───── TASK DATA
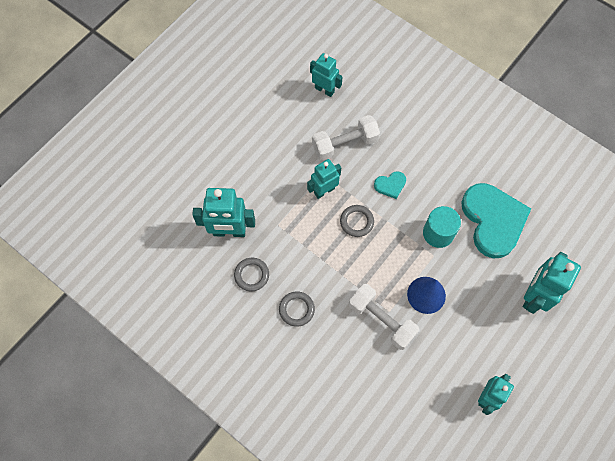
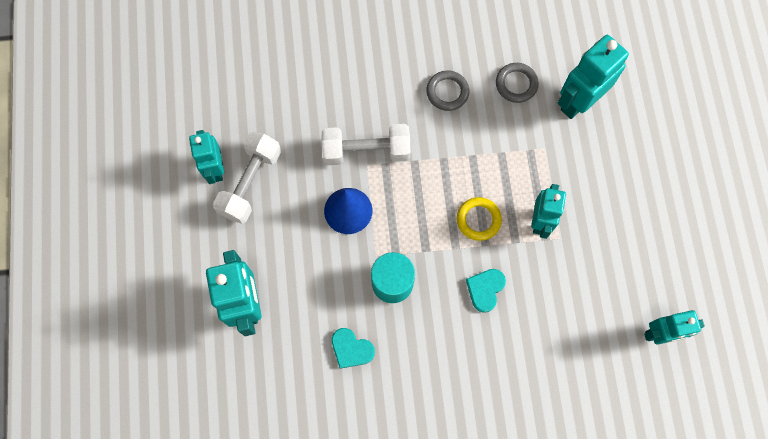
camera: 135 degrees right, 5 degrees up
white dumbbell [312,115,380,161] -> white dumbbell moved to [213,132,281,224]
grey ring [340,205,374,237] -> yellow ring [457,197,502,241]
turquoise heart [461,183,531,258] -> turquoise heart [332,328,375,369], size x0.43

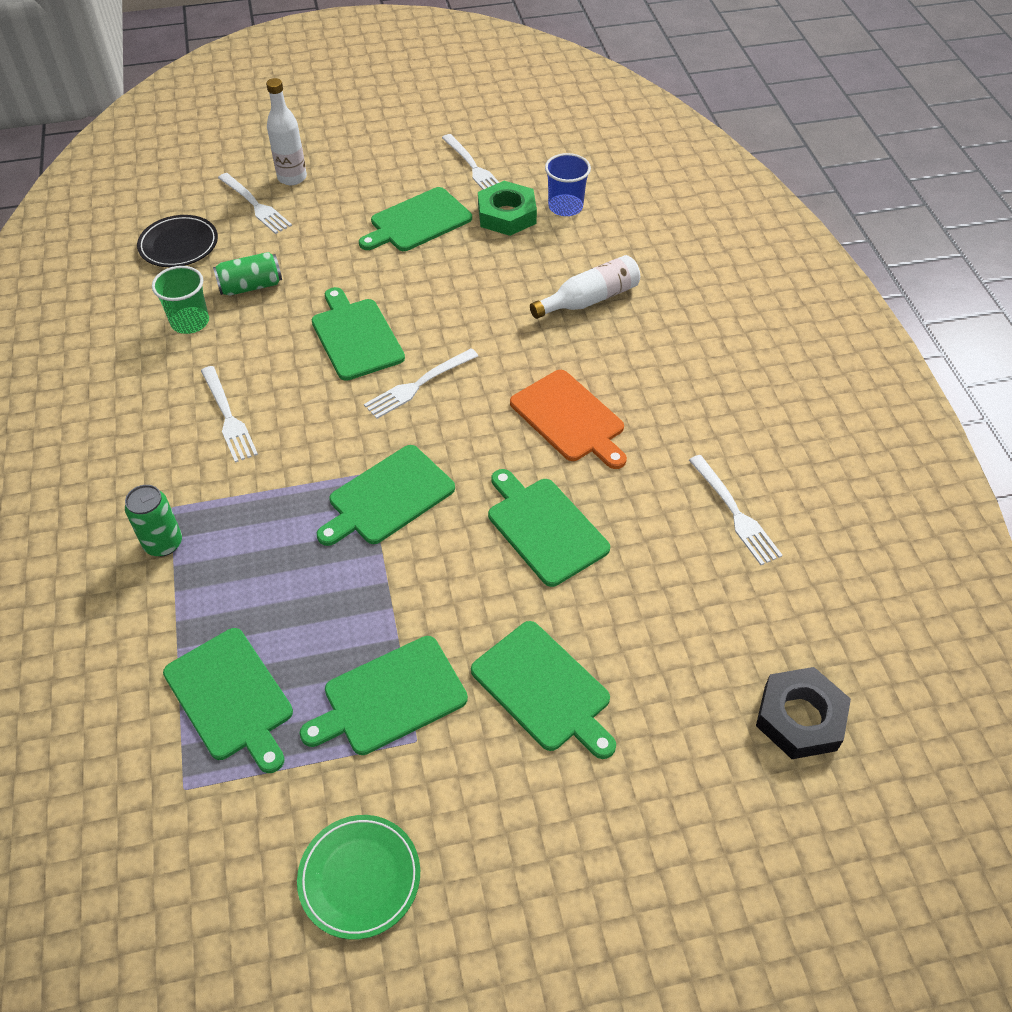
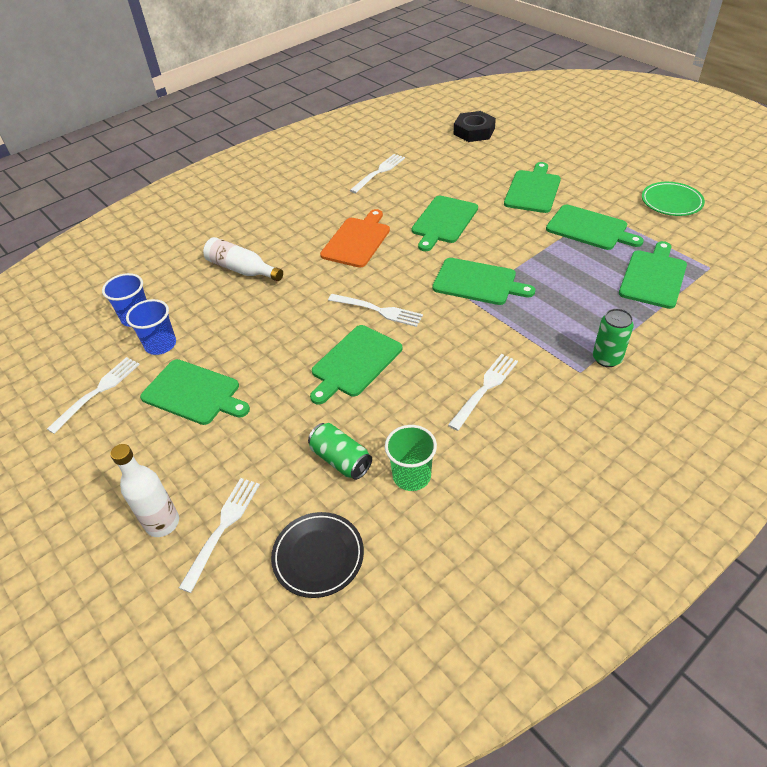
camera: 115 degrees left, 5 degrees down
green nut [478,181,537,236] -> blue cup [126,299,176,355]

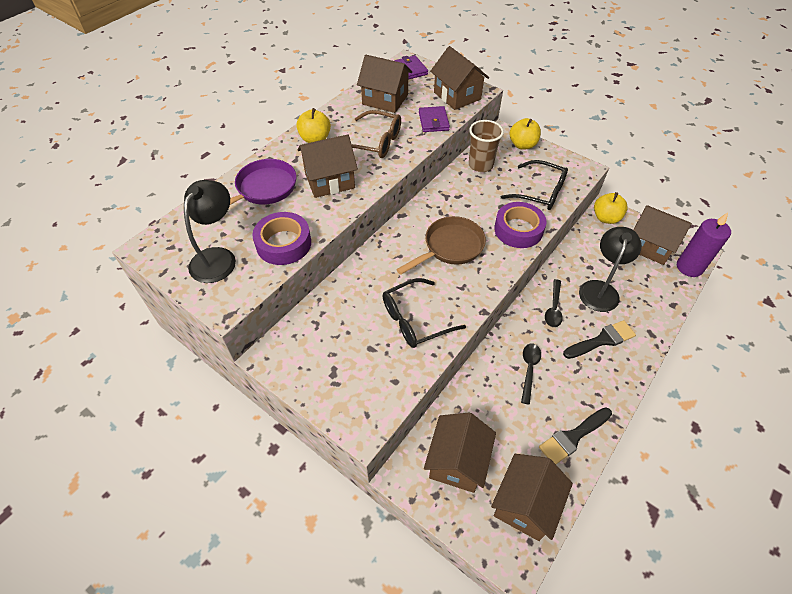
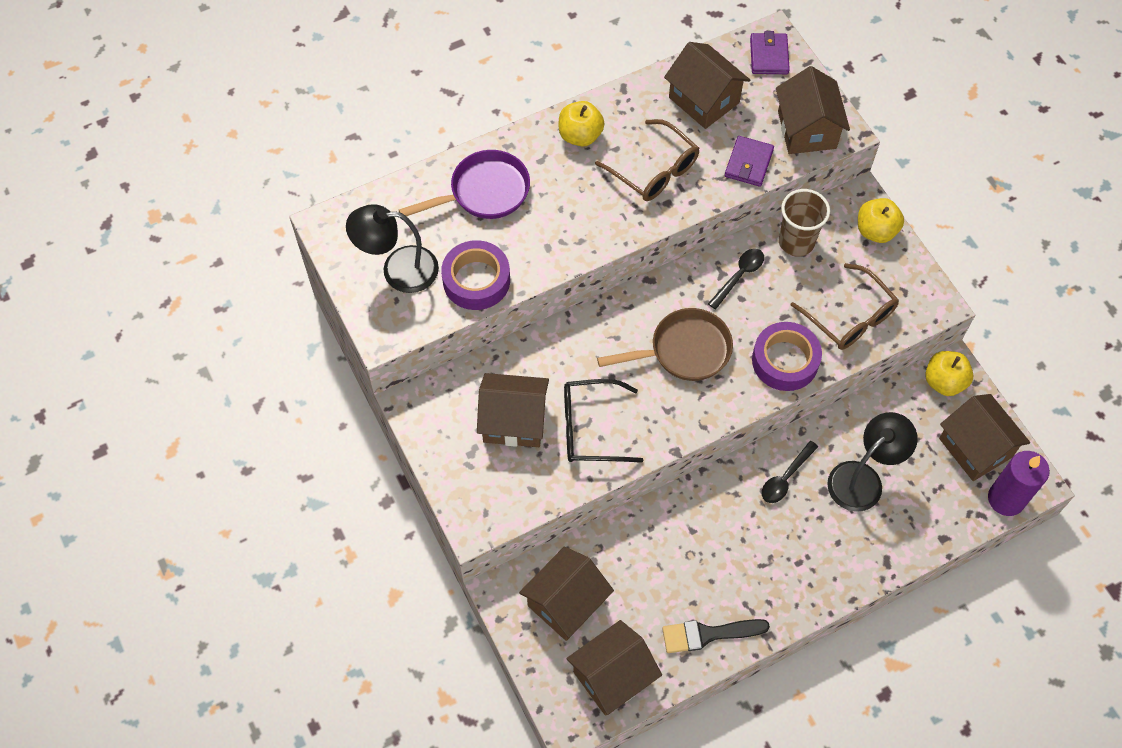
camera: 25 degrees right, 10 degrees up
black lamp [184,180,236,283] -> black lamp turned 135 degrees counterclockwise [346,204,439,293]
brown house [297,134,358,198] -> brown house moved to [477,373,549,447]
black glasses [501,160,568,210] -> brown glasses [791,263,899,350]
black spoon [521,343,541,405] -> black spoon moved to [708,248,764,309]
black brush [563,320,636,359] -> none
──────────
→ **TASK DIRECTIONS**
Look above for the line with "white dumbbell [312,115,380,161]" and the line with "camera: 115 degrees left, 5 degrees down", then restate exactly those two lines and all lines between them, with no pictures.

→ **REPLY TO THE EXERCISE**
white dumbbell [312,115,380,161] -> white dumbbell moved to [213,132,281,224]
grey ring [340,205,374,237] -> yellow ring [457,197,502,241]
turquoise heart [461,183,531,258] -> turquoise heart [332,328,375,369], size x0.43

camera: 115 degrees left, 5 degrees down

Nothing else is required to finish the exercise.